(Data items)
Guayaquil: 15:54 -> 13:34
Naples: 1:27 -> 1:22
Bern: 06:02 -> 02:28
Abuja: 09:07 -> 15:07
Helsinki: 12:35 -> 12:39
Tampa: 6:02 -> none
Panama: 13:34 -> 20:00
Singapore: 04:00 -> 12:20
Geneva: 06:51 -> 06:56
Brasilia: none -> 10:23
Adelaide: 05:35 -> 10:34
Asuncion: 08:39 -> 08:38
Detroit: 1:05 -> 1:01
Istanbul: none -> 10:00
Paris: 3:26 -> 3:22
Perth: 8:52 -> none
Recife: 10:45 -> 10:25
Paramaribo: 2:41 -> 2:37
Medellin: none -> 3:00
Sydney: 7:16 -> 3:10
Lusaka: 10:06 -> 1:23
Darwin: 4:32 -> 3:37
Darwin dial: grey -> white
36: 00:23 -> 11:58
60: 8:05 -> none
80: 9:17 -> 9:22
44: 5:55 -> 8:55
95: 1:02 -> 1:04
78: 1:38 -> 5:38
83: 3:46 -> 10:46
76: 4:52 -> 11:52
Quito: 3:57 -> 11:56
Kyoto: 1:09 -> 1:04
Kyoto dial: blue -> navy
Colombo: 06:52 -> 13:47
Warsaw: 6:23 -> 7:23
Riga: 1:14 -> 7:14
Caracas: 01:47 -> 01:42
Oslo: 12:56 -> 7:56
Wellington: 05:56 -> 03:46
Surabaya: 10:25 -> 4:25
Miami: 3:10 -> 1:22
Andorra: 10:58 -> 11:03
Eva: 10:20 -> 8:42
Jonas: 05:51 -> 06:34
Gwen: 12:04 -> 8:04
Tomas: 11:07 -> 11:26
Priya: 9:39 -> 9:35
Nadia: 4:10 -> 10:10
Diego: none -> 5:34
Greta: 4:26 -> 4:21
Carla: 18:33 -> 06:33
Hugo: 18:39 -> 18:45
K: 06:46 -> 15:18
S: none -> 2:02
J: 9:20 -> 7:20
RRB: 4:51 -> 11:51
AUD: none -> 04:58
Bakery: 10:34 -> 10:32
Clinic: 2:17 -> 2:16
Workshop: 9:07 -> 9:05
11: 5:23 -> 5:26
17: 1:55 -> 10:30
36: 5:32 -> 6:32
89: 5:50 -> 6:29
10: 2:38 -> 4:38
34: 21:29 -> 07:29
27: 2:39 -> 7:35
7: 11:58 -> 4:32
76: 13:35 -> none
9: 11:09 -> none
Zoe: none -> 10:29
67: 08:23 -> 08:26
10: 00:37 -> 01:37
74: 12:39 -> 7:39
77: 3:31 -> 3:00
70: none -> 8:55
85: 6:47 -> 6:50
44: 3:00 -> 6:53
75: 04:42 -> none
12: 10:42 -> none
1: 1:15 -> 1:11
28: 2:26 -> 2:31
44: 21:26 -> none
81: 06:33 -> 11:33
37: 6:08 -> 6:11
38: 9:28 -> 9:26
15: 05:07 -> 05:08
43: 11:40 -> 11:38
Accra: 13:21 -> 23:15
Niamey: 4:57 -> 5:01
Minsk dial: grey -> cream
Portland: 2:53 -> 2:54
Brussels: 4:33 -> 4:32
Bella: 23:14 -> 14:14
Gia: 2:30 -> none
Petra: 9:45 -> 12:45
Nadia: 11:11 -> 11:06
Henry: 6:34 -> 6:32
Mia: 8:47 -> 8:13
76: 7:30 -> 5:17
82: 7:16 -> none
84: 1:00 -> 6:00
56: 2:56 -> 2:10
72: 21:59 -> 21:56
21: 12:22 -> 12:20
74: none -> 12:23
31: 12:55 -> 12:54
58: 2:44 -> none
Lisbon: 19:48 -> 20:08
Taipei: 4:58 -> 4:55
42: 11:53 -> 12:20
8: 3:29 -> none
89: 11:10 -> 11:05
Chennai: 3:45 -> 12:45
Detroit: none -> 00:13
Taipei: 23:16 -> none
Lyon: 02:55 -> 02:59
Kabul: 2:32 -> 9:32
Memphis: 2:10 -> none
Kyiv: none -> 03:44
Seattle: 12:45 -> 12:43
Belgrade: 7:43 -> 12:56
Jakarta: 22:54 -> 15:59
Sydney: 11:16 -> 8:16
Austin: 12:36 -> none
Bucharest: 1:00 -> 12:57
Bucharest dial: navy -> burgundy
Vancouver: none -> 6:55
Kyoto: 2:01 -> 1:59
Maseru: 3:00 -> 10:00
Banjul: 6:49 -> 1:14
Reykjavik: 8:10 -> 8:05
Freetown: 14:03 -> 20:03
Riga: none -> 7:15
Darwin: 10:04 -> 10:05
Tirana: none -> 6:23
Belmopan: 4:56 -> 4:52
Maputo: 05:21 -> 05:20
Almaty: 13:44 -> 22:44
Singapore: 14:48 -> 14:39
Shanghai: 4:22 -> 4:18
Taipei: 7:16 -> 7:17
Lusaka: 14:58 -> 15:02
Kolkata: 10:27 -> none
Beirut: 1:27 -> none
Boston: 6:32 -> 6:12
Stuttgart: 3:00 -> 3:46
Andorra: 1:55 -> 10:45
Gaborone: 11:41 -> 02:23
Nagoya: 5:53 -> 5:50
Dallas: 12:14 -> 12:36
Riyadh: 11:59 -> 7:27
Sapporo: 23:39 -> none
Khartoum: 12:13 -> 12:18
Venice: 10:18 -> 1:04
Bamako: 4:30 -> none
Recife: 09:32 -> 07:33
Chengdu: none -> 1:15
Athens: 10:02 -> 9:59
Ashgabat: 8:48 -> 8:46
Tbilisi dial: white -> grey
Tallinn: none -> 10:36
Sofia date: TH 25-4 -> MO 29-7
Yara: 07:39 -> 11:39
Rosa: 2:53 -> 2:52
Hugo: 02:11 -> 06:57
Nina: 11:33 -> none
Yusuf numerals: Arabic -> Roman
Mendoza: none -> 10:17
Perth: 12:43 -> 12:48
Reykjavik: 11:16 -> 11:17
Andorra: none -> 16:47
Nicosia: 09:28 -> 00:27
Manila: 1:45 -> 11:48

# The problem
Update the data above so that each "dial" becomes "face", keeping everything else the same.

# Written solution
Guayaquil: 15:54 -> 13:34
Naples: 1:27 -> 1:22
Bern: 06:02 -> 02:28
Abuja: 09:07 -> 15:07
Helsinki: 12:35 -> 12:39
Tampa: 6:02 -> none
Panama: 13:34 -> 20:00
Singapore: 04:00 -> 12:20
Geneva: 06:51 -> 06:56
Brasilia: none -> 10:23
Adelaide: 05:35 -> 10:34
Asuncion: 08:39 -> 08:38
Detroit: 1:05 -> 1:01
Istanbul: none -> 10:00
Paris: 3:26 -> 3:22
Perth: 8:52 -> none
Recife: 10:45 -> 10:25
Paramaribo: 2:41 -> 2:37
Medellin: none -> 3:00
Sydney: 7:16 -> 3:10
Lusaka: 10:06 -> 1:23
Darwin: 4:32 -> 3:37
Darwin face: grey -> white
36: 00:23 -> 11:58
60: 8:05 -> none
80: 9:17 -> 9:22
44: 5:55 -> 8:55
95: 1:02 -> 1:04
78: 1:38 -> 5:38
83: 3:46 -> 10:46
76: 4:52 -> 11:52
Quito: 3:57 -> 11:56
Kyoto: 1:09 -> 1:04
Kyoto face: blue -> navy
Colombo: 06:52 -> 13:47
Warsaw: 6:23 -> 7:23
Riga: 1:14 -> 7:14
Caracas: 01:47 -> 01:42
Oslo: 12:56 -> 7:56
Wellington: 05:56 -> 03:46
Surabaya: 10:25 -> 4:25
Miami: 3:10 -> 1:22
Andorra: 10:58 -> 11:03
Eva: 10:20 -> 8:42
Jonas: 05:51 -> 06:34
Gwen: 12:04 -> 8:04
Tomas: 11:07 -> 11:26
Priya: 9:39 -> 9:35
Nadia: 4:10 -> 10:10
Diego: none -> 5:34
Greta: 4:26 -> 4:21
Carla: 18:33 -> 06:33
Hugo: 18:39 -> 18:45
K: 06:46 -> 15:18
S: none -> 2:02
J: 9:20 -> 7:20
RRB: 4:51 -> 11:51
AUD: none -> 04:58
Bakery: 10:34 -> 10:32
Clinic: 2:17 -> 2:16
Workshop: 9:07 -> 9:05
11: 5:23 -> 5:26
17: 1:55 -> 10:30
36: 5:32 -> 6:32
89: 5:50 -> 6:29
10: 2:38 -> 4:38
34: 21:29 -> 07:29
27: 2:39 -> 7:35
7: 11:58 -> 4:32
76: 13:35 -> none
9: 11:09 -> none
Zoe: none -> 10:29
67: 08:23 -> 08:26
10: 00:37 -> 01:37
74: 12:39 -> 7:39
77: 3:31 -> 3:00
70: none -> 8:55
85: 6:47 -> 6:50
44: 3:00 -> 6:53
75: 04:42 -> none
12: 10:42 -> none
1: 1:15 -> 1:11
28: 2:26 -> 2:31
44: 21:26 -> none
81: 06:33 -> 11:33
37: 6:08 -> 6:11
38: 9:28 -> 9:26
15: 05:07 -> 05:08
43: 11:40 -> 11:38
Accra: 13:21 -> 23:15
Niamey: 4:57 -> 5:01
Minsk face: grey -> cream
Portland: 2:53 -> 2:54
Brussels: 4:33 -> 4:32
Bella: 23:14 -> 14:14
Gia: 2:30 -> none
Petra: 9:45 -> 12:45
Nadia: 11:11 -> 11:06
Henry: 6:34 -> 6:32
Mia: 8:47 -> 8:13
76: 7:30 -> 5:17
82: 7:16 -> none
84: 1:00 -> 6:00
56: 2:56 -> 2:10
72: 21:59 -> 21:56
21: 12:22 -> 12:20
74: none -> 12:23
31: 12:55 -> 12:54
58: 2:44 -> none
Lisbon: 19:48 -> 20:08
Taipei: 4:58 -> 4:55
42: 11:53 -> 12:20
8: 3:29 -> none
89: 11:10 -> 11:05
Chennai: 3:45 -> 12:45
Detroit: none -> 00:13
Taipei: 23:16 -> none
Lyon: 02:55 -> 02:59
Kabul: 2:32 -> 9:32
Memphis: 2:10 -> none
Kyiv: none -> 03:44
Seattle: 12:45 -> 12:43
Belgrade: 7:43 -> 12:56
Jakarta: 22:54 -> 15:59
Sydney: 11:16 -> 8:16
Austin: 12:36 -> none
Bucharest: 1:00 -> 12:57
Bucharest face: navy -> burgundy
Vancouver: none -> 6:55
Kyoto: 2:01 -> 1:59
Maseru: 3:00 -> 10:00
Banjul: 6:49 -> 1:14
Reykjavik: 8:10 -> 8:05
Freetown: 14:03 -> 20:03
Riga: none -> 7:15
Darwin: 10:04 -> 10:05
Tirana: none -> 6:23
Belmopan: 4:56 -> 4:52
Maputo: 05:21 -> 05:20
Almaty: 13:44 -> 22:44
Singapore: 14:48 -> 14:39
Shanghai: 4:22 -> 4:18
Taipei: 7:16 -> 7:17
Lusaka: 14:58 -> 15:02
Kolkata: 10:27 -> none
Beirut: 1:27 -> none
Boston: 6:32 -> 6:12
Stuttgart: 3:00 -> 3:46
Andorra: 1:55 -> 10:45
Gaborone: 11:41 -> 02:23
Nagoya: 5:53 -> 5:50
Dallas: 12:14 -> 12:36
Riyadh: 11:59 -> 7:27
Sapporo: 23:39 -> none
Khartoum: 12:13 -> 12:18
Venice: 10:18 -> 1:04
Bamako: 4:30 -> none
Recife: 09:32 -> 07:33
Chengdu: none -> 1:15
Athens: 10:02 -> 9:59
Ashgabat: 8:48 -> 8:46
Tbilisi face: white -> grey
Tallinn: none -> 10:36
Sofia date: TH 25-4 -> MO 29-7
Yara: 07:39 -> 11:39
Rosa: 2:53 -> 2:52
Hugo: 02:11 -> 06:57
Nina: 11:33 -> none
Yusuf numerals: Arabic -> Roman
Mendoza: none -> 10:17
Perth: 12:43 -> 12:48
Reykjavik: 11:16 -> 11:17
Andorra: none -> 16:47
Nicosia: 09:28 -> 00:27
Manila: 1:45 -> 11:48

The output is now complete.